-- Input data follows --

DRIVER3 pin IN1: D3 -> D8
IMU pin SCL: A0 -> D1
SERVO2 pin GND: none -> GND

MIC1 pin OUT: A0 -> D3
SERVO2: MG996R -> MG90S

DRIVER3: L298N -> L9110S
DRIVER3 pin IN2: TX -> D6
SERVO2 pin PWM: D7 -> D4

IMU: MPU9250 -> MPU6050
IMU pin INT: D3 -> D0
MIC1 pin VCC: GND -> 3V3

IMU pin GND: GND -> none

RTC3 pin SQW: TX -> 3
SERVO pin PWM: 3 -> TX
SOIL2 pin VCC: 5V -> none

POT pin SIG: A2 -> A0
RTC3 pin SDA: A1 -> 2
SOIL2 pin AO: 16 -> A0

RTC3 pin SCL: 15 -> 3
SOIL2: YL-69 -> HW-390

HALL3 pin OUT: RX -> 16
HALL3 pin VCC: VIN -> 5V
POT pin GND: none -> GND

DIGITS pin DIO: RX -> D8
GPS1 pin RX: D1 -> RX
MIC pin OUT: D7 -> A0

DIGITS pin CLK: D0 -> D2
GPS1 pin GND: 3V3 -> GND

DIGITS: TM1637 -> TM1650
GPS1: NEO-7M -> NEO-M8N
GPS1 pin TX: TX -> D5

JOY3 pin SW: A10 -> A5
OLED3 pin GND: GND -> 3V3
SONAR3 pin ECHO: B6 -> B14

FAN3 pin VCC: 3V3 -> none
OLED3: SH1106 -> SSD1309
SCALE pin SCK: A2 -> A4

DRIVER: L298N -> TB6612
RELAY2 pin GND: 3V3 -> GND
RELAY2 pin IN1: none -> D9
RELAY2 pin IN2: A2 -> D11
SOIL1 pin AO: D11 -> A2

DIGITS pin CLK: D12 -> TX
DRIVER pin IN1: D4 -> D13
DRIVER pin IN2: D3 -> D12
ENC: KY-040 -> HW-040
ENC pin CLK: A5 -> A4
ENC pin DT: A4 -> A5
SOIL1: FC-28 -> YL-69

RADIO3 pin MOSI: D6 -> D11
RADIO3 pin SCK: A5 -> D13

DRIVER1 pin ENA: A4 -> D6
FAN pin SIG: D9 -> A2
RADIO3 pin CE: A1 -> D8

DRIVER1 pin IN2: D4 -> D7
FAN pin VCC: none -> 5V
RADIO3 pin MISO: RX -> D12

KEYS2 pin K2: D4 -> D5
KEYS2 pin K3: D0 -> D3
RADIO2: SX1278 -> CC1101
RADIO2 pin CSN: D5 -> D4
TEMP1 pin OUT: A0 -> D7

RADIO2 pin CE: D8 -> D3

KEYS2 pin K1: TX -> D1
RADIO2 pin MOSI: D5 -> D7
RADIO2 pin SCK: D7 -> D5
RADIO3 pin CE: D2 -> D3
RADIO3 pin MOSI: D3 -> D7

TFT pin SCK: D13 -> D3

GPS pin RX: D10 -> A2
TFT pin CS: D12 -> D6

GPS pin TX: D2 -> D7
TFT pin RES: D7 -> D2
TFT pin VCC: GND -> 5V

-- Input data concluded --

Task statement -
Give the number of lines in the entries that contain "none", and add nothing.

Solved exercise -
7